BEREITGESTELLTE DATEN »

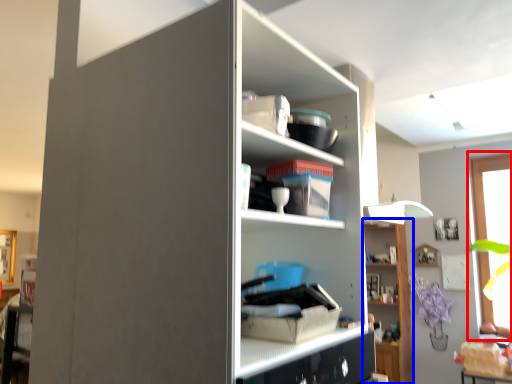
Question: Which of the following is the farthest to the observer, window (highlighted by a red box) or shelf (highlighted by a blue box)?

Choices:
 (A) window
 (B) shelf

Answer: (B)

--

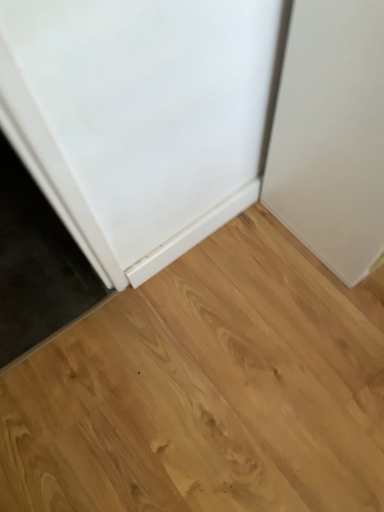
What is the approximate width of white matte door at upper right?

AUFGABENSTELLUNG »
Ermittle, in wie vielen Zeilen der Datensätze die Zeichenfolge „shelf“ vorkommt, wobei Groß- und Kleinschreibung zählt. Nenne nur die Zahl.

LÖSUNG »
2